Could you print exactly the lines of the listing below, starting at the line that has "purple cone H8" and ending at the line that has "green brick G1", and only those lines?

= = =

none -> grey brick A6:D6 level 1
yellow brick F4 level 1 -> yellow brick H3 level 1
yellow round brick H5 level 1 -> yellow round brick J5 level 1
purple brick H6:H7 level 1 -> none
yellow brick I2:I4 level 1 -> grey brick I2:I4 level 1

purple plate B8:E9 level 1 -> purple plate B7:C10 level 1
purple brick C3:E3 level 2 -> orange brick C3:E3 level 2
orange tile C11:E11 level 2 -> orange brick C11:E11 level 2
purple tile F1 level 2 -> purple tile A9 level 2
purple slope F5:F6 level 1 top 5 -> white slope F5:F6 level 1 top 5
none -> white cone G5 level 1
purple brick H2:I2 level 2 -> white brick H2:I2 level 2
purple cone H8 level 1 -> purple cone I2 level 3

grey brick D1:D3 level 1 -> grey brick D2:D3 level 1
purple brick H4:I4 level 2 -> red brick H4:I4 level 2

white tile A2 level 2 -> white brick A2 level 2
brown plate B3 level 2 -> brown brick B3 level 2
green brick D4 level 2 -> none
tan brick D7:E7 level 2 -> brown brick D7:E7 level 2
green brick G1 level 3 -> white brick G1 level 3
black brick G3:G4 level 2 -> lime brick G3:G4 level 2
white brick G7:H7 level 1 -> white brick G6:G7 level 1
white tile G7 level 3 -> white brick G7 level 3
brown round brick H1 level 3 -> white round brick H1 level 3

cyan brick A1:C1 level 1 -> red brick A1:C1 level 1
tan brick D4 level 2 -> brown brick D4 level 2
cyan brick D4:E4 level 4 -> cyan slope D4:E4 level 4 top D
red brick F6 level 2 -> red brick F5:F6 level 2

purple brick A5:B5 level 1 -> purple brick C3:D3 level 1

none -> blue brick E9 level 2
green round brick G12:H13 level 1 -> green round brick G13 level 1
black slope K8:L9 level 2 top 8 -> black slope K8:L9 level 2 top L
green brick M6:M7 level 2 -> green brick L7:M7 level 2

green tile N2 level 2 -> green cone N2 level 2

= = =

▶ RESULT OF THE TASK
purple cone H8 level 1 -> purple cone I2 level 3

grey brick D1:D3 level 1 -> grey brick D2:D3 level 1
purple brick H4:I4 level 2 -> red brick H4:I4 level 2

white tile A2 level 2 -> white brick A2 level 2
brown plate B3 level 2 -> brown brick B3 level 2
green brick D4 level 2 -> none
tan brick D7:E7 level 2 -> brown brick D7:E7 level 2
green brick G1 level 3 -> white brick G1 level 3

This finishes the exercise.